Object matching data
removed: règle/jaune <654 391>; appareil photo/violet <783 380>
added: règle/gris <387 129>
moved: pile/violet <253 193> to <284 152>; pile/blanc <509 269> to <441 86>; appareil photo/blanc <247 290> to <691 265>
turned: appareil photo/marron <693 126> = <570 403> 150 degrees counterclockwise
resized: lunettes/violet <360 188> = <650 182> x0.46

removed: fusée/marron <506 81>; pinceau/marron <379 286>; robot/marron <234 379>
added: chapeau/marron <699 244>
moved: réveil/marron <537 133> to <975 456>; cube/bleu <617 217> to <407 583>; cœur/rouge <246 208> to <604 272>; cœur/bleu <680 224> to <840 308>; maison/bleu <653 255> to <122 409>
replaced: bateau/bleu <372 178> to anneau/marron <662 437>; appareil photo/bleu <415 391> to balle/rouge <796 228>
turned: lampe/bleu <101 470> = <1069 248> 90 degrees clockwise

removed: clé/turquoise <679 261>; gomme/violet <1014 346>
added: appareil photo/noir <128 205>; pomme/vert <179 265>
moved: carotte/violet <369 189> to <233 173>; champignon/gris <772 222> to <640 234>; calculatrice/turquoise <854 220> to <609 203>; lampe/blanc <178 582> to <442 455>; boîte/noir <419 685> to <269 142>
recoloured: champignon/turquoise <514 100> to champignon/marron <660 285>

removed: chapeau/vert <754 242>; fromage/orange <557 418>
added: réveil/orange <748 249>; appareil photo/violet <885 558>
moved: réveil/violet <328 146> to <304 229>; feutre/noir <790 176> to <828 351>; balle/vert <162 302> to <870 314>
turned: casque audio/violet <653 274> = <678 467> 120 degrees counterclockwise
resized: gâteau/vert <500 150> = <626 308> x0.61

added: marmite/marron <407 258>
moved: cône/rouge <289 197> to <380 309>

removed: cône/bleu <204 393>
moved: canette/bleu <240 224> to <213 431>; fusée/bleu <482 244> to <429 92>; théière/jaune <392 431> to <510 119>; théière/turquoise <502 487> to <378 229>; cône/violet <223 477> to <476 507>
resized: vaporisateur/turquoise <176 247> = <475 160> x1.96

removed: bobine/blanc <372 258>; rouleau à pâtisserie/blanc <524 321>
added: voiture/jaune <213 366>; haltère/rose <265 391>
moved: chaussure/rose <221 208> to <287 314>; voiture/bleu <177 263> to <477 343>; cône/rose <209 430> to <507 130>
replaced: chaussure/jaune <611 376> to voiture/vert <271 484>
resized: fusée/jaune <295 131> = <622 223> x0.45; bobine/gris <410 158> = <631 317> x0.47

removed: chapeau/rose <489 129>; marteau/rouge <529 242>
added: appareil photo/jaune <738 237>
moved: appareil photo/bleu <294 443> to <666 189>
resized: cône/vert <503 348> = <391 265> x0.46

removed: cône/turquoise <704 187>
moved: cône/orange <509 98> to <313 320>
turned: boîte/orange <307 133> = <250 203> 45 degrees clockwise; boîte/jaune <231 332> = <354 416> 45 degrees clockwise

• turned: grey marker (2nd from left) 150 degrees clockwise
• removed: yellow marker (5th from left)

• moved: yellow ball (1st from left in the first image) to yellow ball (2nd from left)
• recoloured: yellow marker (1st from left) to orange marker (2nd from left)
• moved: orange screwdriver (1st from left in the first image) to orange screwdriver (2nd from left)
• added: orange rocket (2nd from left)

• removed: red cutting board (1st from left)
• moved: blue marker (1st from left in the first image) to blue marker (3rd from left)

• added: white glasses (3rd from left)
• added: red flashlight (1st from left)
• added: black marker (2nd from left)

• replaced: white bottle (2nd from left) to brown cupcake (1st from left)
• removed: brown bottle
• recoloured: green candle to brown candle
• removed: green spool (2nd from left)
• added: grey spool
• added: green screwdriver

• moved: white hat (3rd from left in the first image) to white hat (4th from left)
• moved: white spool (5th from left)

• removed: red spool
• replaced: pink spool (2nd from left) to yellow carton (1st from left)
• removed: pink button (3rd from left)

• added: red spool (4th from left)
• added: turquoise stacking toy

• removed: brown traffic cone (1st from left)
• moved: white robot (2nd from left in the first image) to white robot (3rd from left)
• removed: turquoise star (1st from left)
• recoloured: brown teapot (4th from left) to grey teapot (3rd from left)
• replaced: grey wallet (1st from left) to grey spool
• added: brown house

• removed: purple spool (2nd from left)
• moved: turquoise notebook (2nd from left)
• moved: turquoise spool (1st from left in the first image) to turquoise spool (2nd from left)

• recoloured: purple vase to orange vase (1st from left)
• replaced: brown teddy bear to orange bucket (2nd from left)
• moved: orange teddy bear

**Aim of the task**:
Take exactly the lines from the one containing "added: règle/gris <387 129>" through the one containing "turned: appareil photo/marron" in the data above, and output them with nothing added.

**The answer**:
added: règle/gris <387 129>
moved: pile/violet <253 193> to <284 152>; pile/blanc <509 269> to <441 86>; appareil photo/blanc <247 290> to <691 265>
turned: appareil photo/marron <693 126> = <570 403> 150 degrees counterclockwise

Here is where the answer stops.